WHAT IS NEEDED :: Transcribe the data below verbatim from the line with "fedavo (grey) |" to the line with "pamodo (yellow) |". Include both of those lines.

(Scene change data)
'''
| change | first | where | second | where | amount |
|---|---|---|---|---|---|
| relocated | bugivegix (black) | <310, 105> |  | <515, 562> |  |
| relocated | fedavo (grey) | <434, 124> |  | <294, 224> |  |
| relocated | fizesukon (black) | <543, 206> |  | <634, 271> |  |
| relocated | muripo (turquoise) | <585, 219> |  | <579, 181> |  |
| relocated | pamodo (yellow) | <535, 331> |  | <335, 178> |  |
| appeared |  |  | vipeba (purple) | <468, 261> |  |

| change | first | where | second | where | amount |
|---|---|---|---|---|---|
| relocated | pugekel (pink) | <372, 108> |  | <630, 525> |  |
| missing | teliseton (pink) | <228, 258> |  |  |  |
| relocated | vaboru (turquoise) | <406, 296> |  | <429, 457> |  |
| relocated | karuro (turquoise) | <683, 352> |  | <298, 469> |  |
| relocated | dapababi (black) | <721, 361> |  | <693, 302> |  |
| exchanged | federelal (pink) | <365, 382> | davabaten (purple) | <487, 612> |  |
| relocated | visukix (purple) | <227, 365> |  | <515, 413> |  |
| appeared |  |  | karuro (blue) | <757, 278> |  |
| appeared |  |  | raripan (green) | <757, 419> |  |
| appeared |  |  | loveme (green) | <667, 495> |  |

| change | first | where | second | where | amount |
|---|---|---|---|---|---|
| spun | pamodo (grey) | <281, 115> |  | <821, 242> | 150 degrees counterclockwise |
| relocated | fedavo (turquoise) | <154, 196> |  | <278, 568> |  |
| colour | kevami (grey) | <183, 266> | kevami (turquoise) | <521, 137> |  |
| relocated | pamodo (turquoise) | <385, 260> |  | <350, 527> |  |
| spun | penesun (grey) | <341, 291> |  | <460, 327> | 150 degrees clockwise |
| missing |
'''
YOUR SOLUTION ::
| relocated | fedavo (grey) | <434, 124> |  | <294, 224> |  |
| relocated | fizesukon (black) | <543, 206> |  | <634, 271> |  |
| relocated | muripo (turquoise) | <585, 219> |  | <579, 181> |  |
| relocated | pamodo (yellow) | <535, 331> |  | <335, 178> |  |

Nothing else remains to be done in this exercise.